### WHAT IS ASKED
Turn each line of the records below into a row of a Markdown table with the columns Row and Line, numbering the rows and skipping blank lines. Leave the pictures out of the table.

-- Start of EXCERPTED RECORDS --

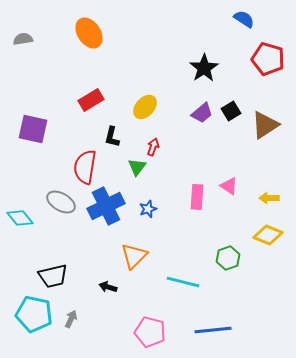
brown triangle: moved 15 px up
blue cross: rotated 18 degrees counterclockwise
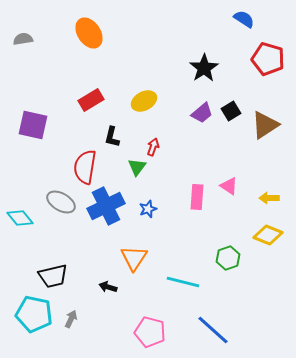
yellow ellipse: moved 1 px left, 6 px up; rotated 20 degrees clockwise
purple square: moved 4 px up
orange triangle: moved 2 px down; rotated 12 degrees counterclockwise
blue line: rotated 48 degrees clockwise
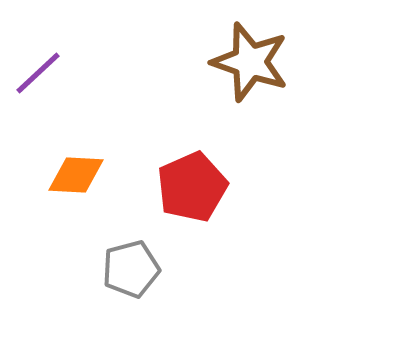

-- End of EXCERPTED RECORDS --

### FULL OUTPUT
| Row | Line |
|---|---|
| 1 | brown triangle: moved 15 px up |
| 2 | blue cross: rotated 18 degrees counterclockwise |
| 3 | yellow ellipse: moved 1 px left, 6 px up; rotated 20 degrees clockwise |
| 4 | purple square: moved 4 px up |
| 5 | orange triangle: moved 2 px down; rotated 12 degrees counterclockwise |
| 6 | blue line: rotated 48 degrees clockwise |